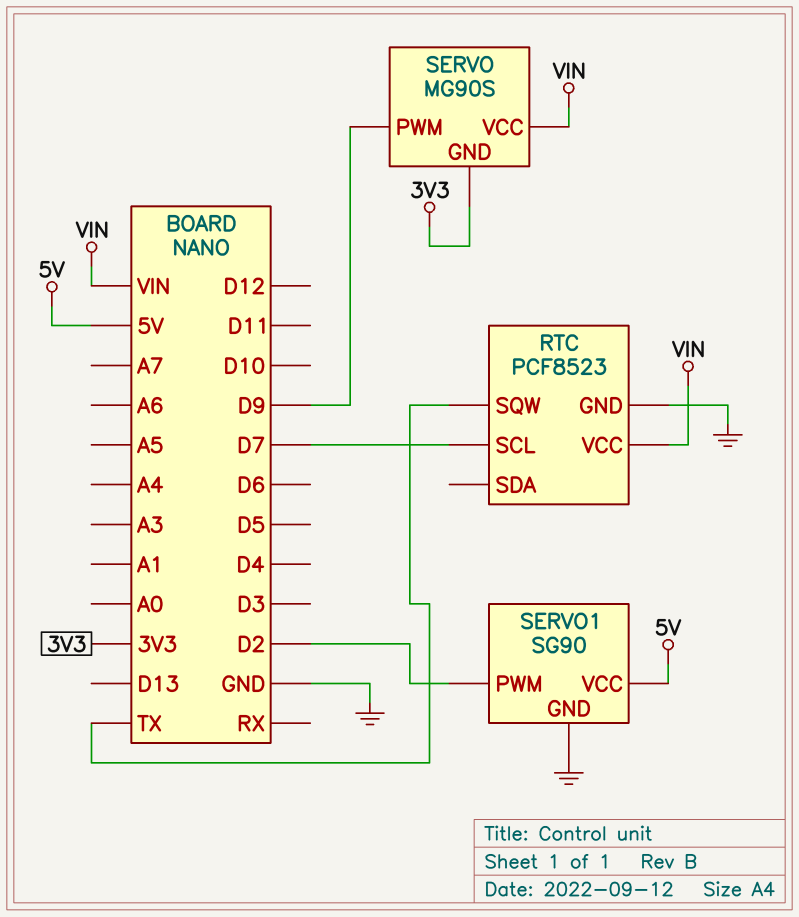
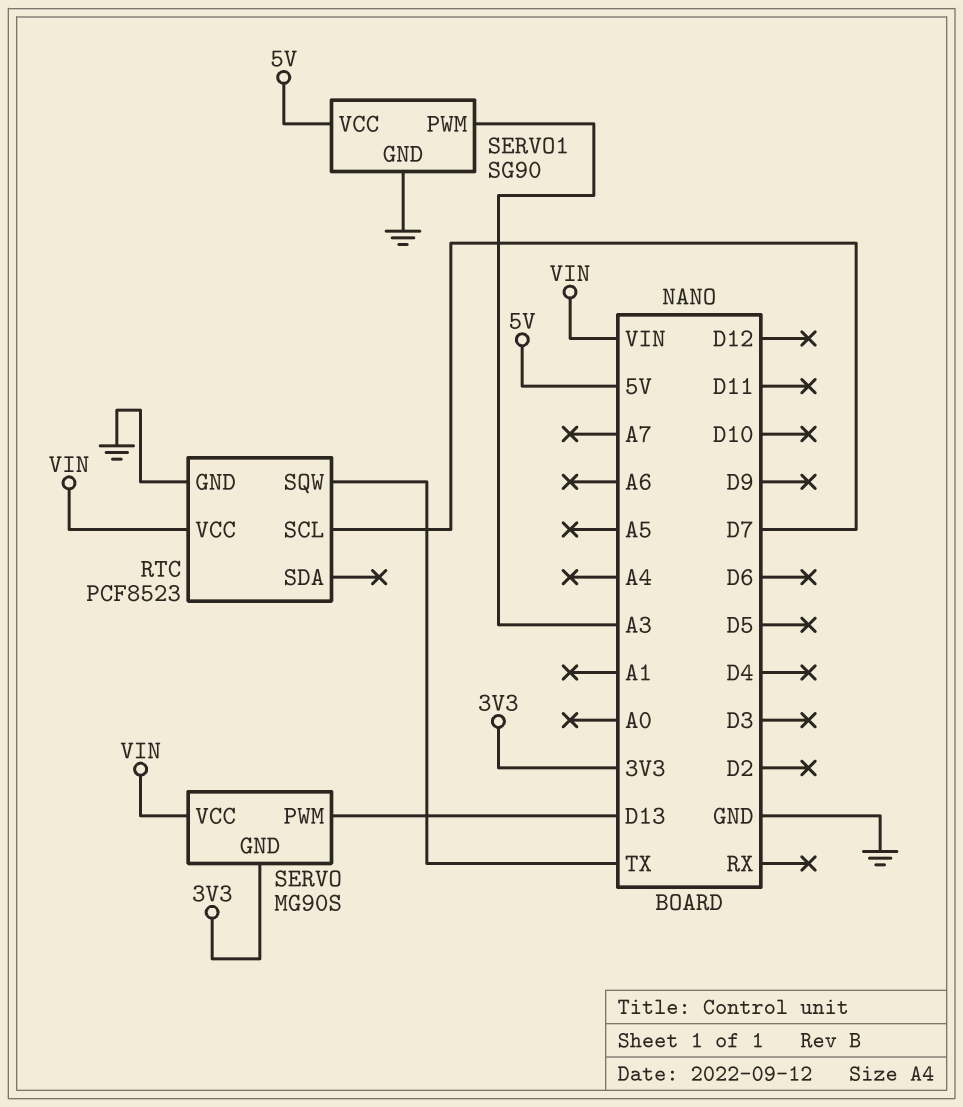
SERVO pin PWM: D9 -> D13
SERVO1 pin PWM: D2 -> A3

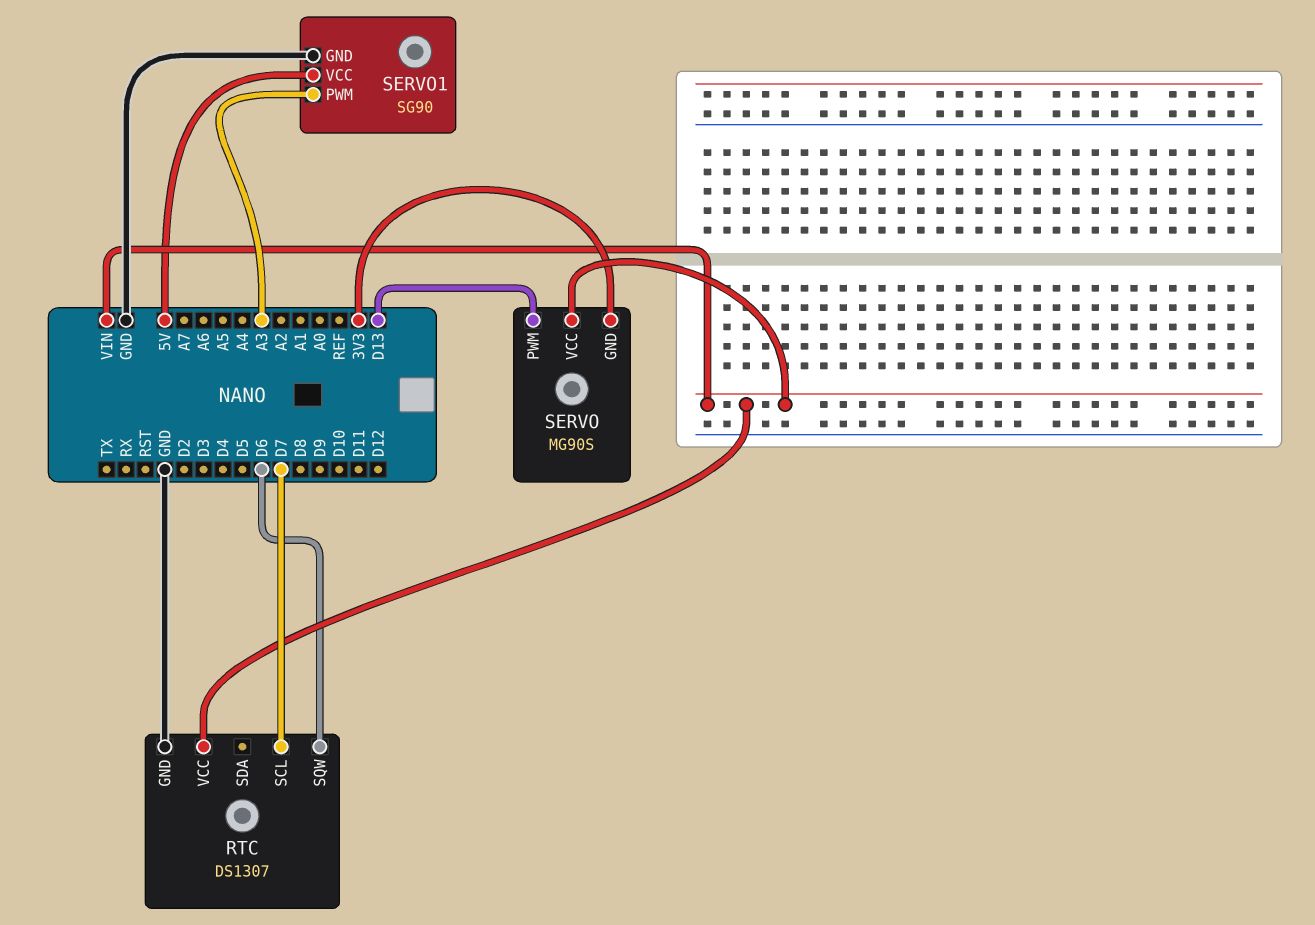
RTC: PCF8523 -> DS1307
RTC pin SQW: TX -> D6

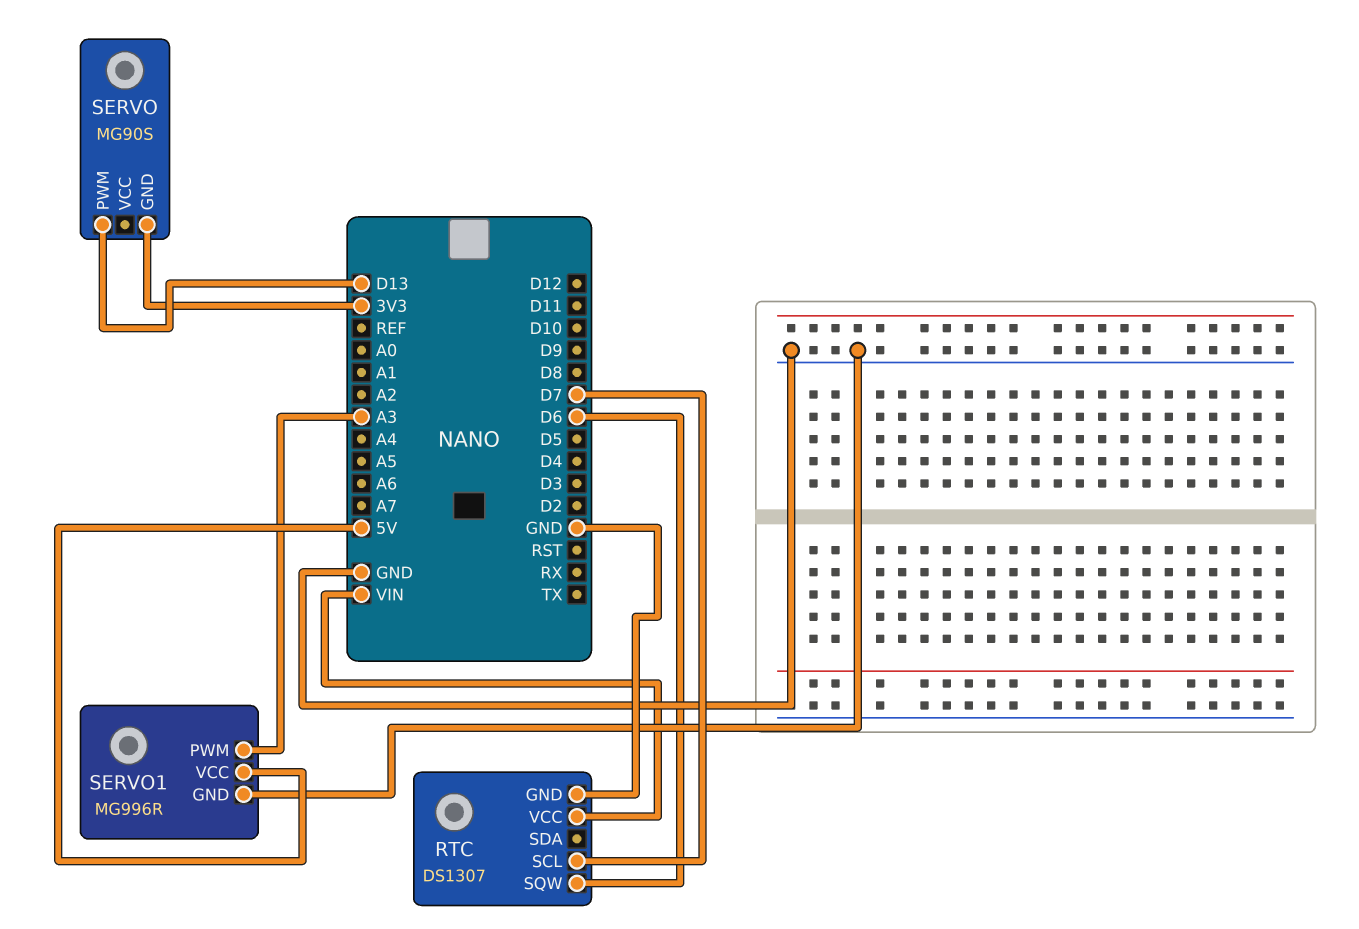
SERVO pin VCC: VIN -> none
SERVO1: SG90 -> MG996R

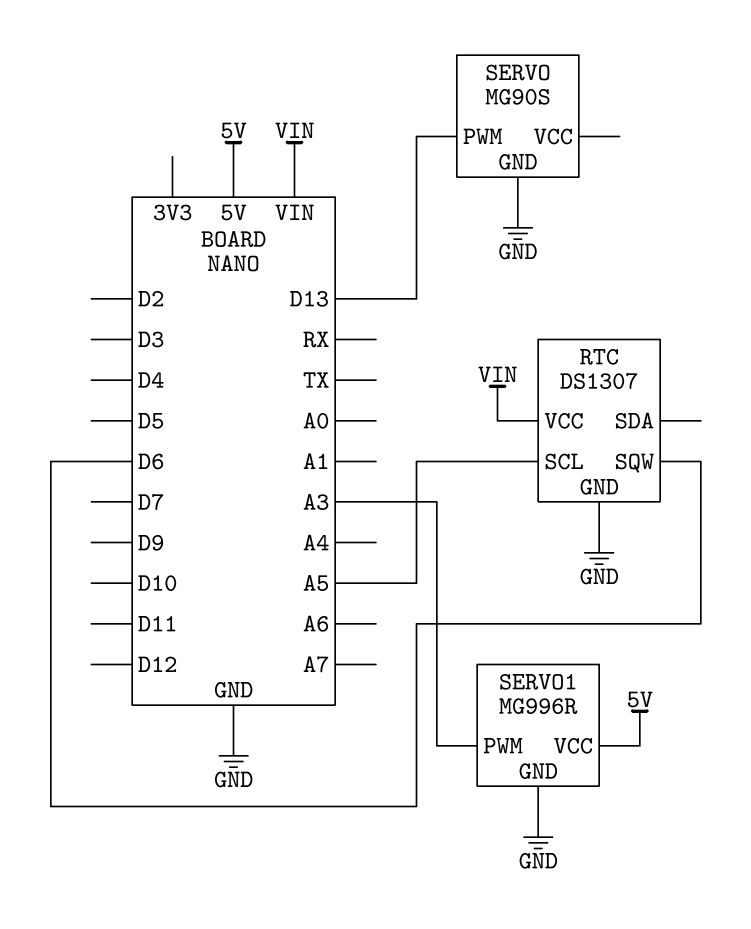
RTC pin SCL: D7 -> A5
SERVO pin GND: 3V3 -> GND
·····
> _Task requirements_:
Reprint the whole listing above exactly, taking out the pictures.

> _Result below_:
SERVO pin PWM: D9 -> D13
SERVO1 pin PWM: D2 -> A3

RTC: PCF8523 -> DS1307
RTC pin SQW: TX -> D6

SERVO pin VCC: VIN -> none
SERVO1: SG90 -> MG996R

RTC pin SCL: D7 -> A5
SERVO pin GND: 3V3 -> GND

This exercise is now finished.